### Listing
·····

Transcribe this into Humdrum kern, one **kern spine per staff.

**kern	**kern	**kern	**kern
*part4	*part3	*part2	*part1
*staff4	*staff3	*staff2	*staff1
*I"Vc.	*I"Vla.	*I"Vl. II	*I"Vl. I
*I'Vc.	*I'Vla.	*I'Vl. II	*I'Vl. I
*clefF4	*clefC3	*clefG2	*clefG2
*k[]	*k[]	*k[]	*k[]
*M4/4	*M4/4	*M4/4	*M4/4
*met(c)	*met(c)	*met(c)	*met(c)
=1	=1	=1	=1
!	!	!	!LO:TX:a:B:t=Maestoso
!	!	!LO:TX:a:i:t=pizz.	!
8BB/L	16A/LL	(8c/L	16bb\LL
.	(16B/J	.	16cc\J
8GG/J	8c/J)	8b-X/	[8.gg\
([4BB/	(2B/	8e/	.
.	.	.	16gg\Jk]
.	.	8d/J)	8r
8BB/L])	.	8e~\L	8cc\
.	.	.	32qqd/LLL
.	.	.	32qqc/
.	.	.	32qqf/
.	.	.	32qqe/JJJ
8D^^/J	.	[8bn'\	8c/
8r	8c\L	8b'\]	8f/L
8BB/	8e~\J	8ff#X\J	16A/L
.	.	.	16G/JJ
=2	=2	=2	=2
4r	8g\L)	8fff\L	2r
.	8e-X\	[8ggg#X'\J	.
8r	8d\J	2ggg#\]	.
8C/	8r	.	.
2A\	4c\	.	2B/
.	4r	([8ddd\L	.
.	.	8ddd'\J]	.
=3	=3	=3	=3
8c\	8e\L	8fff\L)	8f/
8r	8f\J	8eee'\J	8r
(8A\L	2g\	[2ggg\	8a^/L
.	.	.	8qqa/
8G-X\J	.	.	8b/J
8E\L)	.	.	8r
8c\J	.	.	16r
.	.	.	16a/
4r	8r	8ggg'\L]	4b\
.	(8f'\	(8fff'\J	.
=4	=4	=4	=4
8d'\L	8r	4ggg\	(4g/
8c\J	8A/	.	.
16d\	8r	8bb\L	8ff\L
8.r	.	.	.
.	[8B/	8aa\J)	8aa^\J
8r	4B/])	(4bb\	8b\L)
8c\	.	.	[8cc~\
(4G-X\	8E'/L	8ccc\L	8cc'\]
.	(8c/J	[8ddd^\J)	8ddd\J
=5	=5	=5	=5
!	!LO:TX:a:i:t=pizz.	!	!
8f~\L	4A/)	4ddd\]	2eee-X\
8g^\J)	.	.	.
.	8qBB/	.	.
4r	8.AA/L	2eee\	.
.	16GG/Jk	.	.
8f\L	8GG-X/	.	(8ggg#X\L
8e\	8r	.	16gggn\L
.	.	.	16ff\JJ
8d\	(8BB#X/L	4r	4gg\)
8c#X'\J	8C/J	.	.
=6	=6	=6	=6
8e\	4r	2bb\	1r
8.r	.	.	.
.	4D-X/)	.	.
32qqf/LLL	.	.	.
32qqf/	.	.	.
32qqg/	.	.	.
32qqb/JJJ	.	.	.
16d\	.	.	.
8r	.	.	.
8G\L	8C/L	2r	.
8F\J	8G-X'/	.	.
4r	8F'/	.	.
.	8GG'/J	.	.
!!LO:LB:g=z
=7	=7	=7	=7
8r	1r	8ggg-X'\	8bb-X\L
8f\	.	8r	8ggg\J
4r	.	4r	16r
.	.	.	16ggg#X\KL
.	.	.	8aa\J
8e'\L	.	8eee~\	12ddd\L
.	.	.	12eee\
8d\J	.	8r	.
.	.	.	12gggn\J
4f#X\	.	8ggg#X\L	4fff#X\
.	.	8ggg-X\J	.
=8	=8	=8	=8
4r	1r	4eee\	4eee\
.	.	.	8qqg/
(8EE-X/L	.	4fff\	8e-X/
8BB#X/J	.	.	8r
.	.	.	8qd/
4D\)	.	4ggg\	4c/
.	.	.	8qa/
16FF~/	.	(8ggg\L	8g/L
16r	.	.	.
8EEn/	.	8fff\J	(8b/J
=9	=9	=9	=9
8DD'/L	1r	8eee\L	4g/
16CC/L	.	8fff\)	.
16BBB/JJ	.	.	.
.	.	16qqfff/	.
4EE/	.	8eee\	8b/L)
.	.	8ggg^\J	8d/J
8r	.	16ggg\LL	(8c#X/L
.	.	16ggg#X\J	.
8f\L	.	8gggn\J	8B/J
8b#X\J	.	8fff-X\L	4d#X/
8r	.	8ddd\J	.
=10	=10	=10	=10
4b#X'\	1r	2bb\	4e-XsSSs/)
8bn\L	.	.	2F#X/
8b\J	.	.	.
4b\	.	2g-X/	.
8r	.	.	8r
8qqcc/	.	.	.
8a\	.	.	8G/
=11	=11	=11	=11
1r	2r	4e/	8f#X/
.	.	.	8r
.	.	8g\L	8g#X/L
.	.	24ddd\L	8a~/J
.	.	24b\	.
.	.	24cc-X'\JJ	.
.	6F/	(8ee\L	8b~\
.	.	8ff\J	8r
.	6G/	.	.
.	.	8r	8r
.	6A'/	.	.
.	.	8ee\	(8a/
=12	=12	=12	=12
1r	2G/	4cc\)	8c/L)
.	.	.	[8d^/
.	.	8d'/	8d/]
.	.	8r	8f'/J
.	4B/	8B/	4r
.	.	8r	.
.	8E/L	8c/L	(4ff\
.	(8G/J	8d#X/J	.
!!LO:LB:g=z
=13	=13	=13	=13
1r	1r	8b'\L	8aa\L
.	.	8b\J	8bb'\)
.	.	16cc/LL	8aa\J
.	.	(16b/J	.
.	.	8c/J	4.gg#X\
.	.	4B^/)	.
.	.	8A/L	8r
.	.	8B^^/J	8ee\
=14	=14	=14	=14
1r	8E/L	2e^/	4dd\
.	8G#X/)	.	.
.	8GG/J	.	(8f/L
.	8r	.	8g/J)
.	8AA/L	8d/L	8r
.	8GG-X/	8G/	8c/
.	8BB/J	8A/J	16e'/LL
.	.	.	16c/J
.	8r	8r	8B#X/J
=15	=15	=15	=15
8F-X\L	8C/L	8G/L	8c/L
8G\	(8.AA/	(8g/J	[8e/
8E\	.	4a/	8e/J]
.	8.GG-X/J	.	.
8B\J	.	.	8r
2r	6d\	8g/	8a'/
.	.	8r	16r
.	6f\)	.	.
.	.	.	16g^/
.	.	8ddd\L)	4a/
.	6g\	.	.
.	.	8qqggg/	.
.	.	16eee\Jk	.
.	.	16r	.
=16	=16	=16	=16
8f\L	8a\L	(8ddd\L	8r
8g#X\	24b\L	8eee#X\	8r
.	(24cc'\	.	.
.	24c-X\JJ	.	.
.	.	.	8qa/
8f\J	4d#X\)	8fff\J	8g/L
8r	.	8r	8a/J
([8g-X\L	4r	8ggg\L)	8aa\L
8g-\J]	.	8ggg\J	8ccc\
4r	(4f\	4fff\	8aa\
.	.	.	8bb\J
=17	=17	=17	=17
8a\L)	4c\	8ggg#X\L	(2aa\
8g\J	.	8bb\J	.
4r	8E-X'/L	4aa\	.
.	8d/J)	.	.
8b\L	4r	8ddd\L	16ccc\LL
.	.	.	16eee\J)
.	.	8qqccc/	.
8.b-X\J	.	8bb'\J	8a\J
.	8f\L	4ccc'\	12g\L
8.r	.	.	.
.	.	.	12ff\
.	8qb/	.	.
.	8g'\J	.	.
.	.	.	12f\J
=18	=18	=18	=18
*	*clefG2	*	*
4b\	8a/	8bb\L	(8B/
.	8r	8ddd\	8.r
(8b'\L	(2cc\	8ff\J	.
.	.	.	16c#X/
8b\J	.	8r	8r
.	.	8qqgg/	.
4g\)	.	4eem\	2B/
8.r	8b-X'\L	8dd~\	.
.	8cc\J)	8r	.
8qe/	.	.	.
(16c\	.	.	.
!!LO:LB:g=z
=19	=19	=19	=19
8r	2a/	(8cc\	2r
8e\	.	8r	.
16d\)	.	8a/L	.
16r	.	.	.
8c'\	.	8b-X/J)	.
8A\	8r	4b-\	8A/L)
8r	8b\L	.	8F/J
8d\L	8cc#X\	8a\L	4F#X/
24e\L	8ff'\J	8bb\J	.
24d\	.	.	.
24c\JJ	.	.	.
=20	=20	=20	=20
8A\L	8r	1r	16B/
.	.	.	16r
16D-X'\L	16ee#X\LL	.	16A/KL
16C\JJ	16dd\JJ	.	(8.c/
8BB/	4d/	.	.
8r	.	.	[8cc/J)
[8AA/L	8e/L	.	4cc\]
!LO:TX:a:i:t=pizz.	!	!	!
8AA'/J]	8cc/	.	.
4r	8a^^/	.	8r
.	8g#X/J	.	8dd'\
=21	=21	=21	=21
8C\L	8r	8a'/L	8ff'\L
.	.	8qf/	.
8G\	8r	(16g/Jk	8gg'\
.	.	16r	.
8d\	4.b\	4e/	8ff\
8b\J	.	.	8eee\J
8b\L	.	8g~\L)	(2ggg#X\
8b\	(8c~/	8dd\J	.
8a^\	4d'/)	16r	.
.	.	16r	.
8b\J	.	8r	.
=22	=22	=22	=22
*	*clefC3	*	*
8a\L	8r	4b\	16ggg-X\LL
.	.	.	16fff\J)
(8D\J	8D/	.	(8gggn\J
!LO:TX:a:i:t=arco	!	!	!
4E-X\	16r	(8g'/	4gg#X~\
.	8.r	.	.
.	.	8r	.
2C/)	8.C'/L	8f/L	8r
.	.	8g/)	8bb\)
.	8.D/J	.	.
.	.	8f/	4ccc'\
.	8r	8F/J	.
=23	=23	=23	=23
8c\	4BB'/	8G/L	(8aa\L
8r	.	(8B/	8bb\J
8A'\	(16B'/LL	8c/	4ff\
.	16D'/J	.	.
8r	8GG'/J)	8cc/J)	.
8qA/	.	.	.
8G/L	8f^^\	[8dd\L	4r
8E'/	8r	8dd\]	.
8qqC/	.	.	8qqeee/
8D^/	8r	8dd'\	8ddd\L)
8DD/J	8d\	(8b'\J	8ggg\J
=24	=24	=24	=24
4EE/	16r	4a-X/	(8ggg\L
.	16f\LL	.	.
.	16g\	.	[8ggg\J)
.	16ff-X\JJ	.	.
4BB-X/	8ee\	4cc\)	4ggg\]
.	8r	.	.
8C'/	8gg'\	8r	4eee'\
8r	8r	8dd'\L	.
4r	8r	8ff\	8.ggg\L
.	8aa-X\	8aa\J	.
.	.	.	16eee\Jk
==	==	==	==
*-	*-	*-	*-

·····

### Problem statement
How many lines above contain the word "kern"? Reply with the number alone.

### Output for this exercise
2